_Work request_. Write out the whole listing below exactly, skipping each picture.

_Provided records_.
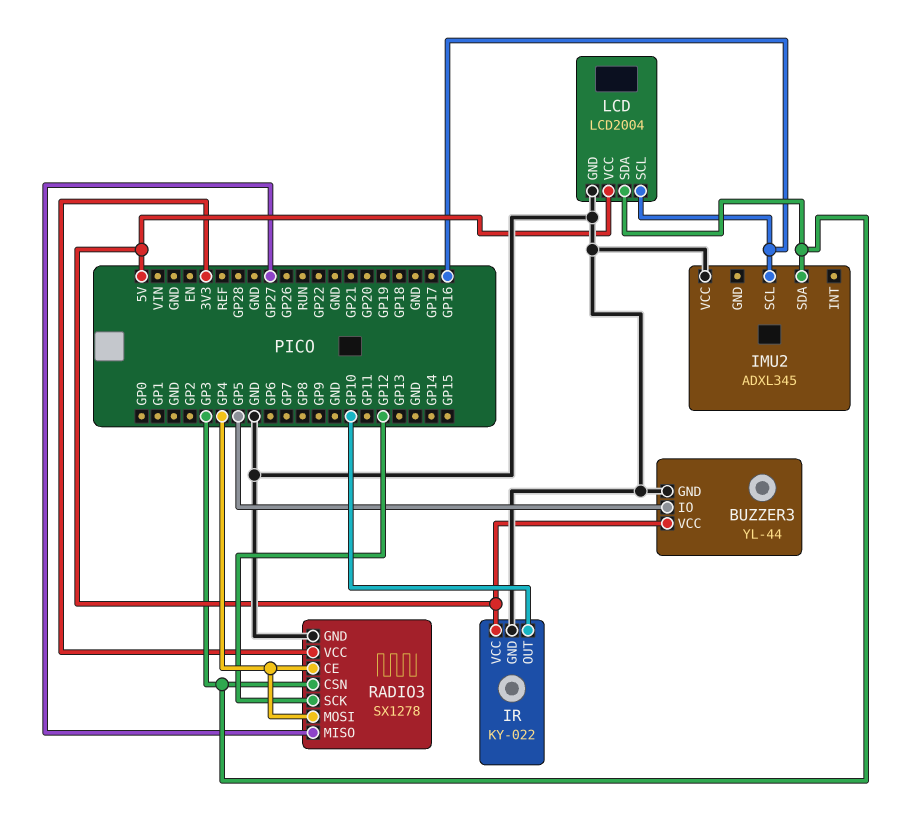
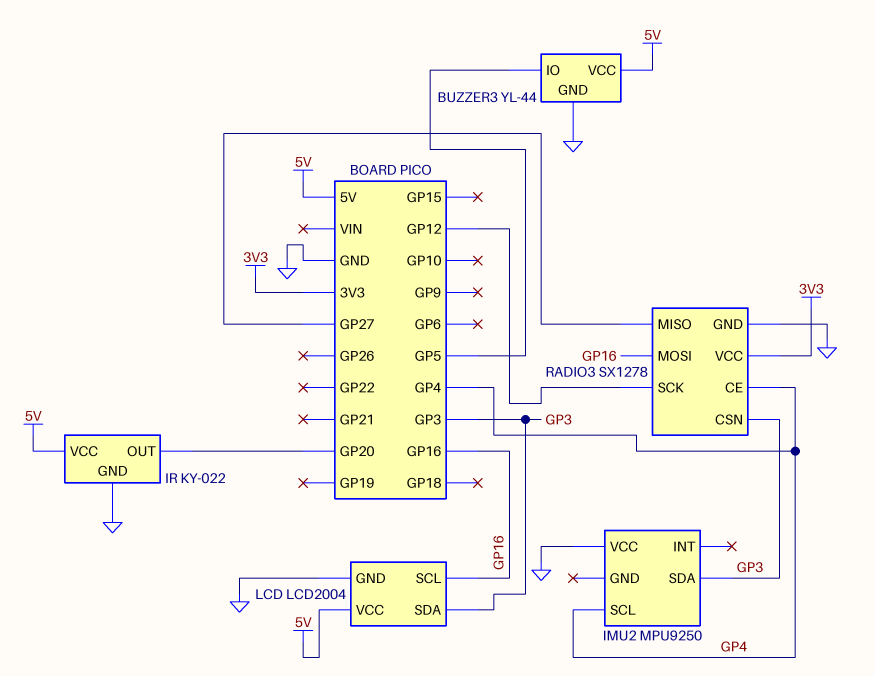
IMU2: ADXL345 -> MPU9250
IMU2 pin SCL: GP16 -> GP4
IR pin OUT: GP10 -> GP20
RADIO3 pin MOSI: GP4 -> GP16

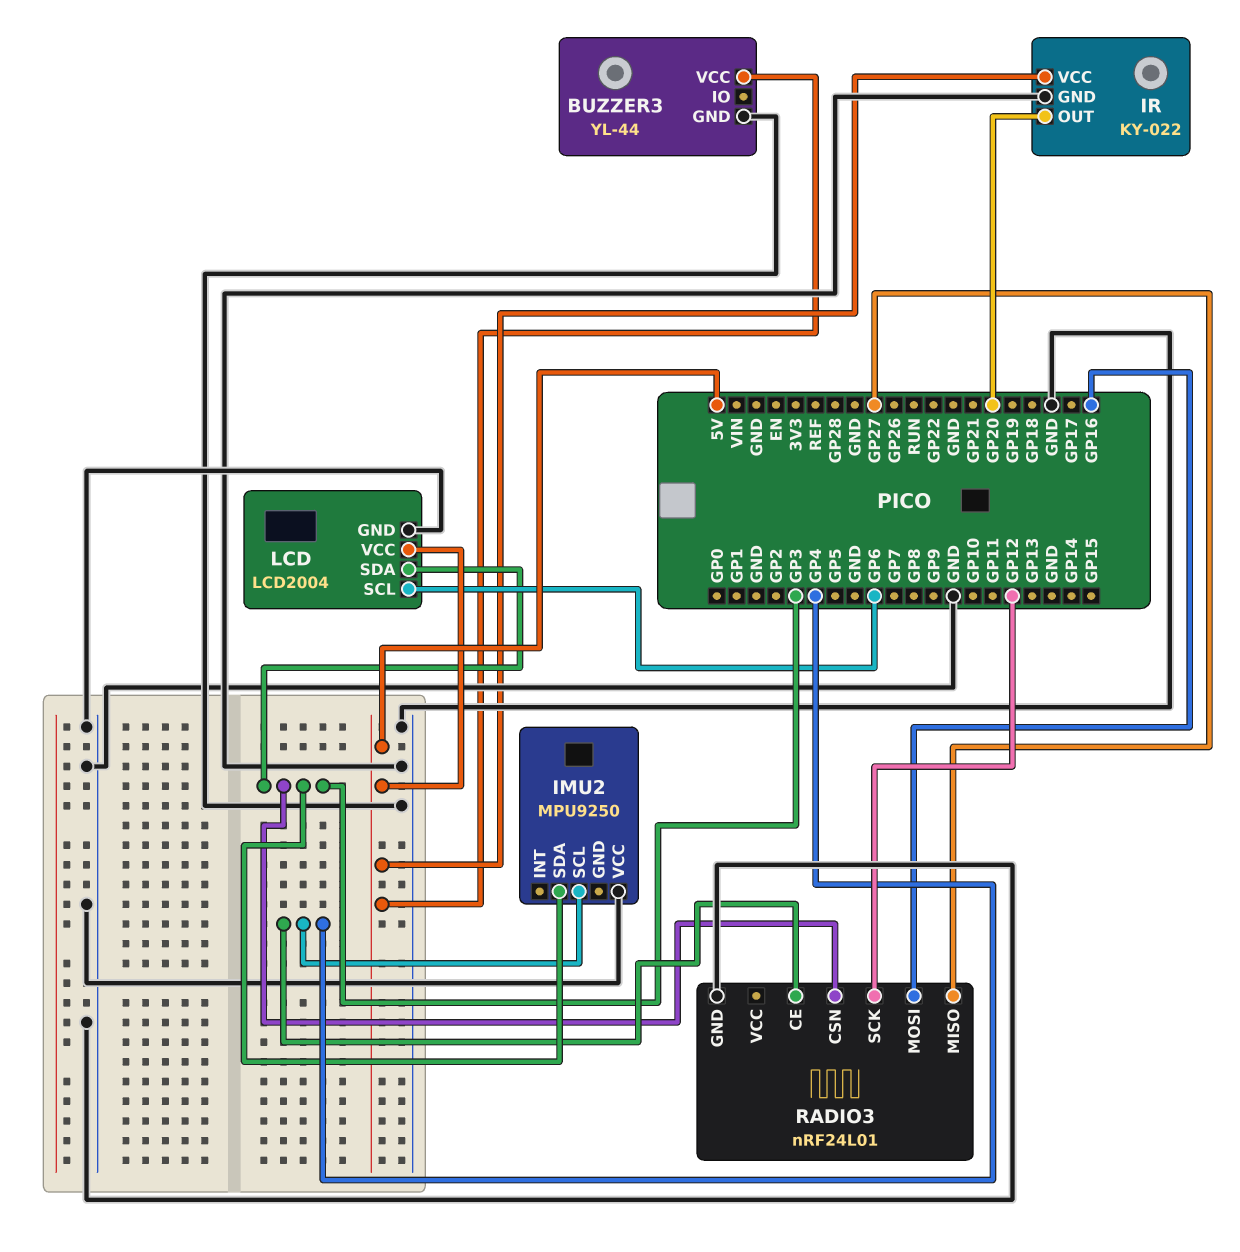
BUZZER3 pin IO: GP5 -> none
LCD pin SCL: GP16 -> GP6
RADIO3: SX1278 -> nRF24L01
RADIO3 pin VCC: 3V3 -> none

_Written answer_.
IMU2: ADXL345 -> MPU9250
IMU2 pin SCL: GP16 -> GP4
IR pin OUT: GP10 -> GP20
RADIO3 pin MOSI: GP4 -> GP16

BUZZER3 pin IO: GP5 -> none
LCD pin SCL: GP16 -> GP6
RADIO3: SX1278 -> nRF24L01
RADIO3 pin VCC: 3V3 -> none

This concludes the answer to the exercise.